▸ **Task to carry out**
Your job is to print, exactly, the lines in the data below from the line with "black circle: (134, 99) -> (86, 61), moved" through the line with "brown triangle: (24, 108) -> (30, 101), moved", both included, and to omit any picture.

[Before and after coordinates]
********

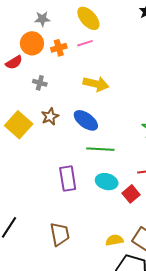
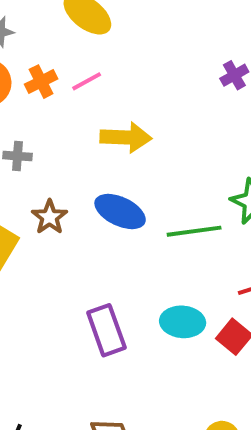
pink line: (85, 43) -> (87, 81), moved
green line: (100, 149) -> (194, 231), moved

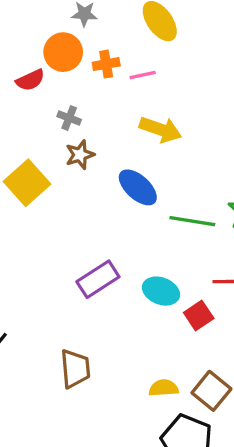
brown star: (49, 217) -> (80, 155), moved
purple rectangle: (106, 330) -> (98, 279), turned 60

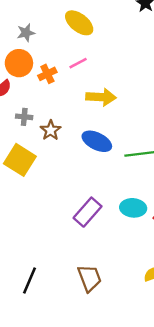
orange cross: (106, 64) -> (47, 74), moved
gray cross: (69, 118) -> (24, 117), moved

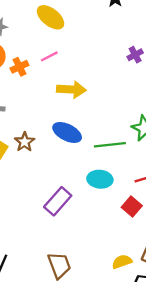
brown star: (51, 130) -> (25, 142), moved
cyan ellipse: (133, 208) -> (100, 179), moved

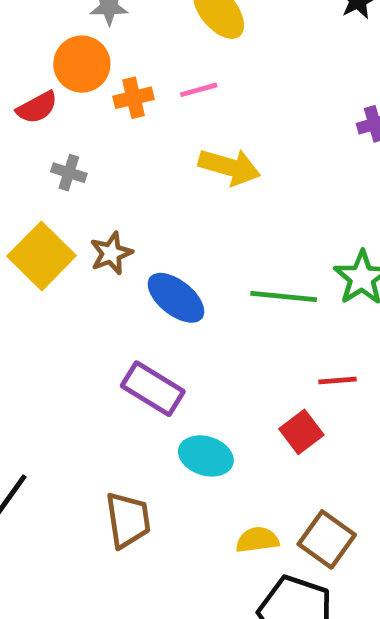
blue ellipse: (67, 132) -> (176, 298), moved
cyan ellipse: (100, 179) -> (206, 456), moved
purple rectangle: (58, 201) -> (153, 389), turned 68

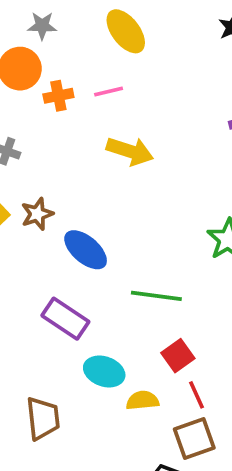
green line: (284, 296) -> (156, 296), moved
red line: (337, 380) -> (196, 395), moved, turned 68
brown square: (327, 539) -> (194, 439), turned 33
yellow semicircle: (257, 540) -> (143, 400), moved

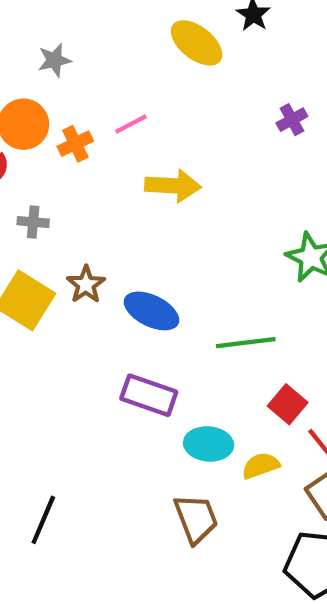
gray star: (42, 26) -> (54, 60), moved
yellow ellipse: (126, 31) -> (197, 43), moved
brown trapezoid: (43, 418) -> (196, 519), moved

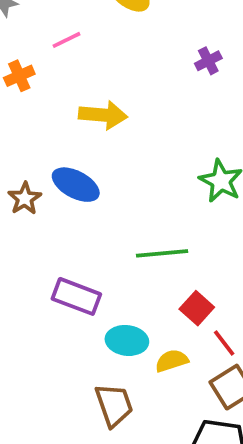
pink line: (131, 124) -> (67, 40), moved
blue ellipse: (151, 311) -> (76, 185), moved

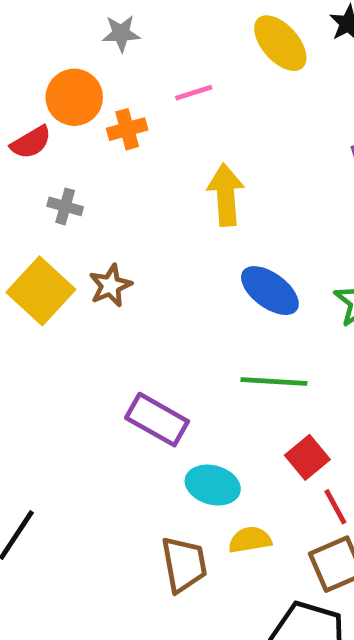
yellow arrow: (103, 115) -> (226, 195), turned -108
blue ellipse: (76, 185) -> (270, 291), moved
yellow semicircle: (172, 361) -> (250, 540), moved

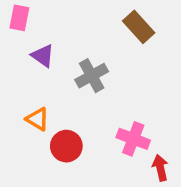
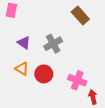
purple triangle: (43, 56) -> (24, 43), moved
red circle: (66, 146) -> (44, 74), moved

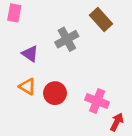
gray cross: (53, 44) -> (67, 39), moved
red arrow: (93, 97) -> (117, 122), turned 40

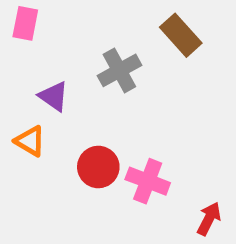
orange triangle: (27, 87) -> (30, 141), moved
pink cross: (97, 101) -> (148, 181), moved

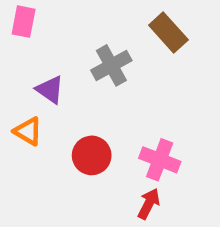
pink cross: (148, 181) -> (160, 160), moved
red arrow: (209, 219) -> (149, 204), moved

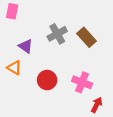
brown rectangle: (168, 33) -> (87, 37), moved
red arrow: (149, 204) -> (97, 105), moved

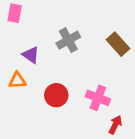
brown rectangle: (87, 37) -> (118, 44), moved
orange triangle: (14, 68) -> (17, 80), turned -35

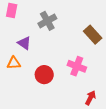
gray cross: (68, 40) -> (47, 21), moved
pink cross: (98, 98) -> (77, 66), moved

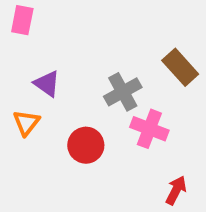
gray cross: (47, 21) -> (123, 92), moved
orange triangle: (14, 63) -> (26, 123), turned -48

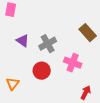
gray cross: (123, 92) -> (48, 44), moved
orange triangle: (26, 123) -> (13, 84), moved

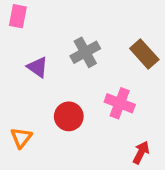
gray cross: (48, 44) -> (85, 52), moved

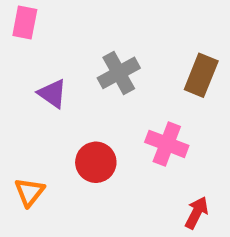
brown rectangle: (144, 54) -> (201, 75), turned 64

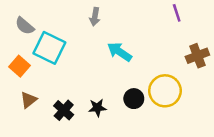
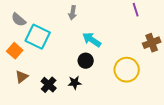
black circle: (134, 99) -> (86, 61), moved

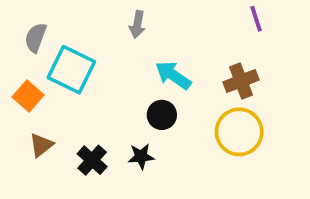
gray semicircle: (19, 20) -> (36, 38), turned 70
brown cross: (152, 43) -> (241, 81), moved

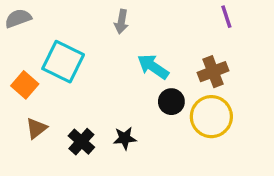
gray semicircle: (36, 38) -> (18, 18), moved, turned 50
black circle: (162, 115) -> (171, 102), moved

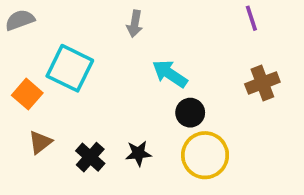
brown cross: (213, 72) -> (262, 83), moved
yellow circle: (211, 117) -> (205, 155), moved

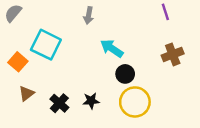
gray semicircle: (20, 20) -> (13, 13), turned -30

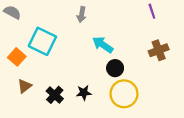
gray semicircle: (13, 13) -> (12, 12), turned 78

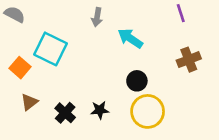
cyan arrow: (103, 45) -> (130, 38), moved

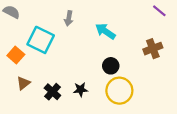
purple line: (181, 13) -> (159, 11), moved, turned -32
gray arrow: (97, 17) -> (69, 18), moved

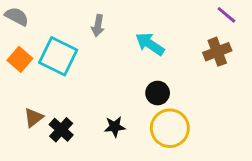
brown cross: (153, 49) -> (217, 52), moved
orange square: (16, 55) -> (20, 59), moved
black cross: (52, 92) -> (61, 130), moved

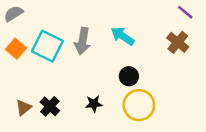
gray semicircle: (17, 16) -> (13, 14), turned -60
gray arrow: (98, 26) -> (82, 41), moved, size x1.5
brown cross: (217, 52) -> (178, 42), turned -30
brown triangle: (34, 118) -> (24, 108), moved

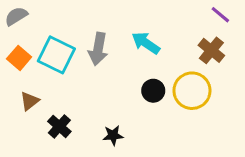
black star: (94, 104) -> (113, 135), moved
yellow circle: (139, 105) -> (192, 91), moved
brown triangle: (24, 108) -> (30, 101), moved

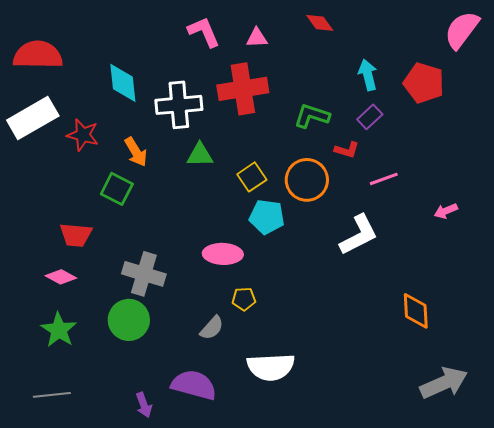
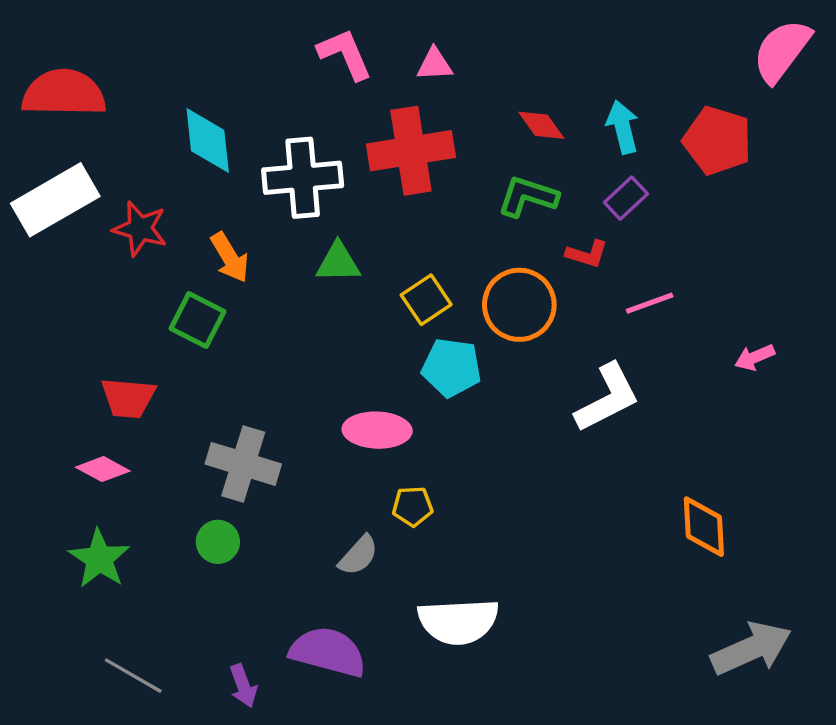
red diamond: (320, 23) -> (541, 125), moved
green circle: (129, 320) -> (218, 542), size x0.6
gray line: (52, 395) -> (133, 676), moved, turned 36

********

▸ **Solution to this task**
black circle: (134, 99) -> (86, 61), moved

gray semicircle: (19, 20) -> (36, 38), turned 70
brown cross: (152, 43) -> (241, 81), moved

gray semicircle: (36, 38) -> (18, 18), moved, turned 50
black circle: (162, 115) -> (171, 102), moved

brown cross: (213, 72) -> (262, 83), moved
yellow circle: (211, 117) -> (205, 155), moved

gray semicircle: (20, 20) -> (13, 13), turned -30

gray semicircle: (13, 13) -> (12, 12), turned 78

cyan arrow: (103, 45) -> (130, 38), moved

purple line: (181, 13) -> (159, 11), moved, turned -32
gray arrow: (97, 17) -> (69, 18), moved

brown cross: (153, 49) -> (217, 52), moved
orange square: (16, 55) -> (20, 59), moved
black cross: (52, 92) -> (61, 130), moved

gray semicircle: (17, 16) -> (13, 14), turned -60
gray arrow: (98, 26) -> (82, 41), moved, size x1.5
brown cross: (217, 52) -> (178, 42), turned -30
brown triangle: (34, 118) -> (24, 108), moved

black star: (94, 104) -> (113, 135), moved
yellow circle: (139, 105) -> (192, 91), moved
brown triangle: (24, 108) -> (30, 101), moved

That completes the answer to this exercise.